▶ Exercise instructions:
Reproduce the entries below exactly, but only from the line containing "(618, 328) = (472, 473): purple boat -> none" to the line containing "(400, 280) = (257, 344): white", inclusive.

Object tracking records
━━━
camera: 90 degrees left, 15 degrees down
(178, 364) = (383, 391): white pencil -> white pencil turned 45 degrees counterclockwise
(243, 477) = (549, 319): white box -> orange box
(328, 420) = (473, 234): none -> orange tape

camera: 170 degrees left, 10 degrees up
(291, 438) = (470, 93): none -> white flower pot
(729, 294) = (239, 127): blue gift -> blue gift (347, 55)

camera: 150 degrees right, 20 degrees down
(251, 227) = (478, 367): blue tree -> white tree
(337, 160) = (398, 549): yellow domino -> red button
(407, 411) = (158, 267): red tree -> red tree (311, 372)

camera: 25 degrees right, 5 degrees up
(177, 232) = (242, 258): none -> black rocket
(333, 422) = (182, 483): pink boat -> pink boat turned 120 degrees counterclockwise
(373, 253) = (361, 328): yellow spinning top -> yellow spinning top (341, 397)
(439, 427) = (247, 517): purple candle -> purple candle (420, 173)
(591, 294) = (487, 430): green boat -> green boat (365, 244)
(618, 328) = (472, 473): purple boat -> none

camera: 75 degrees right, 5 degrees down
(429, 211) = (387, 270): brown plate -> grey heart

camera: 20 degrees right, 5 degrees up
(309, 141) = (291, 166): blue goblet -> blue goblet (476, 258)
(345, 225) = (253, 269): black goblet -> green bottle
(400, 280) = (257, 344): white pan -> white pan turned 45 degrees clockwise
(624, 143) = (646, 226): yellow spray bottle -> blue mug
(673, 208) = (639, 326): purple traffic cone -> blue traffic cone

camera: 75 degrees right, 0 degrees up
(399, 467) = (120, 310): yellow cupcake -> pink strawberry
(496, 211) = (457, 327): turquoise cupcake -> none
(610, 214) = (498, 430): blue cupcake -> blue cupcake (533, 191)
━━━
▶ Task solution:
(618, 328) = (472, 473): purple boat -> none

camera: 75 degrees right, 5 degrees down
(429, 211) = (387, 270): brown plate -> grey heart

camera: 20 degrees right, 5 degrees up
(309, 141) = (291, 166): blue goblet -> blue goblet (476, 258)
(345, 225) = (253, 269): black goblet -> green bottle
(400, 280) = (257, 344): white pan -> white pan turned 45 degrees clockwise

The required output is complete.